Itemized modification records
▬▬▬▬▬▬▬▬▬▬
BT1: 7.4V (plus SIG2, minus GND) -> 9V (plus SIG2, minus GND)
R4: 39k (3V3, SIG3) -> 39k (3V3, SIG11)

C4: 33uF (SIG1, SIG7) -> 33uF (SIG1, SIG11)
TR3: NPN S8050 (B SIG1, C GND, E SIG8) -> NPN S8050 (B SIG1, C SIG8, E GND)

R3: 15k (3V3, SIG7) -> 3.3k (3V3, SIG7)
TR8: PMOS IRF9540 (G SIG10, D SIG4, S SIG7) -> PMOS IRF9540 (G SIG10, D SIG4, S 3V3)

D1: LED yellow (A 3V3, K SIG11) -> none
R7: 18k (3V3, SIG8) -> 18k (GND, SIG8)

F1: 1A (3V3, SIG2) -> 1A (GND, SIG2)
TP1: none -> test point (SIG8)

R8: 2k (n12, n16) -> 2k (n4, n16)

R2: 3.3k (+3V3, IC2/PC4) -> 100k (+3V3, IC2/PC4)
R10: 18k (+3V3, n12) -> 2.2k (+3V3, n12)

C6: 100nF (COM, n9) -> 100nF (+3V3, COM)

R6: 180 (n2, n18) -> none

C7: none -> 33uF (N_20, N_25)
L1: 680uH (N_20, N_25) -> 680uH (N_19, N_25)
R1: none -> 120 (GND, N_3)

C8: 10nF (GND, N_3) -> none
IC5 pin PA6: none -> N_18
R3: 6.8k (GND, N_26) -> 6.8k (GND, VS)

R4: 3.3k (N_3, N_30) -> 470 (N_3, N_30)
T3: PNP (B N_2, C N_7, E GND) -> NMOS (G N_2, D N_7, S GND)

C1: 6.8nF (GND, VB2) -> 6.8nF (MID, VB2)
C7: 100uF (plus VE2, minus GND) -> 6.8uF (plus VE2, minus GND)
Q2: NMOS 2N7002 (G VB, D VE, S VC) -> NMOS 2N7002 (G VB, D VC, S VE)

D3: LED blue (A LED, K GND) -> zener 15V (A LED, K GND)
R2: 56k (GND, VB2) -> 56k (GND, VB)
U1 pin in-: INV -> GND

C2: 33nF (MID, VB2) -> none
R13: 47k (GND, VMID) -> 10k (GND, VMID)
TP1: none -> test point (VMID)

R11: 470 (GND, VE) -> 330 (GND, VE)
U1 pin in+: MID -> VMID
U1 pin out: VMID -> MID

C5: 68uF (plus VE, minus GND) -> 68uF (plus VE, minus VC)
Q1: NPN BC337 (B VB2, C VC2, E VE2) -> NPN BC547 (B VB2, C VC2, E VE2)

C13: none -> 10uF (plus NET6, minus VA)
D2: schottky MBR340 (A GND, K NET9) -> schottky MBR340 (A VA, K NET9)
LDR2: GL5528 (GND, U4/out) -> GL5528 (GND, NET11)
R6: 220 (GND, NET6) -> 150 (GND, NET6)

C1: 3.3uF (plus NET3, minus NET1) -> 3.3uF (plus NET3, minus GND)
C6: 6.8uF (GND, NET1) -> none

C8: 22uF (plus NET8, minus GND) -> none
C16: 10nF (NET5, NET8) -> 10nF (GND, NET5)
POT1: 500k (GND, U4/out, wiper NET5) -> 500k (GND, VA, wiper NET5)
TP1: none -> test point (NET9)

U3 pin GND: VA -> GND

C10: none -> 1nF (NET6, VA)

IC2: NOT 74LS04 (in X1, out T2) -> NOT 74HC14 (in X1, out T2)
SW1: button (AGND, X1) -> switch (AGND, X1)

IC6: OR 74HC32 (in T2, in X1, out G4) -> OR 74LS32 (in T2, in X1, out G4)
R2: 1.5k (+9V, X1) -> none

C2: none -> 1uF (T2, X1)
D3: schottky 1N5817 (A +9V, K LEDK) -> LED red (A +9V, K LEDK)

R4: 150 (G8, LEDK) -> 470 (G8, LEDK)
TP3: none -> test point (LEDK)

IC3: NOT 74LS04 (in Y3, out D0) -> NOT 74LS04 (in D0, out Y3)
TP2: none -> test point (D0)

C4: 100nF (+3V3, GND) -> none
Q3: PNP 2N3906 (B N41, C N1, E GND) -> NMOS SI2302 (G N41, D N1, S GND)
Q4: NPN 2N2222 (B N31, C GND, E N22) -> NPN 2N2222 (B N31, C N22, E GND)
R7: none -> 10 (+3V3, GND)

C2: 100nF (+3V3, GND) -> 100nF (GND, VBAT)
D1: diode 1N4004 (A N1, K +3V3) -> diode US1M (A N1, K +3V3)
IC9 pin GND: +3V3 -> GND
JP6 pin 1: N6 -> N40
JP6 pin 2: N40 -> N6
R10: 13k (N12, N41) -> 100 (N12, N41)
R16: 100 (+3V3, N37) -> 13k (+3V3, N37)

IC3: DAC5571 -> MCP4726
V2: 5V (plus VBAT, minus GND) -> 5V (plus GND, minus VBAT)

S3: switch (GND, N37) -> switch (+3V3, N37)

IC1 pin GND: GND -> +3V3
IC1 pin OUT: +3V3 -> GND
▬▬▬▬▬▬▬▬▬▬
**Required action:** Whenever a line in the data holds "minus", copy that line.

**Task result:**
BT1: 7.4V (plus SIG2, minus GND) -> 9V (plus SIG2, minus GND)
C7: 100uF (plus VE2, minus GND) -> 6.8uF (plus VE2, minus GND)
C5: 68uF (plus VE, minus GND) -> 68uF (plus VE, minus VC)
C13: none -> 10uF (plus NET6, minus VA)
C1: 3.3uF (plus NET3, minus NET1) -> 3.3uF (plus NET3, minus GND)
C8: 22uF (plus NET8, minus GND) -> none
V2: 5V (plus VBAT, minus GND) -> 5V (plus GND, minus VBAT)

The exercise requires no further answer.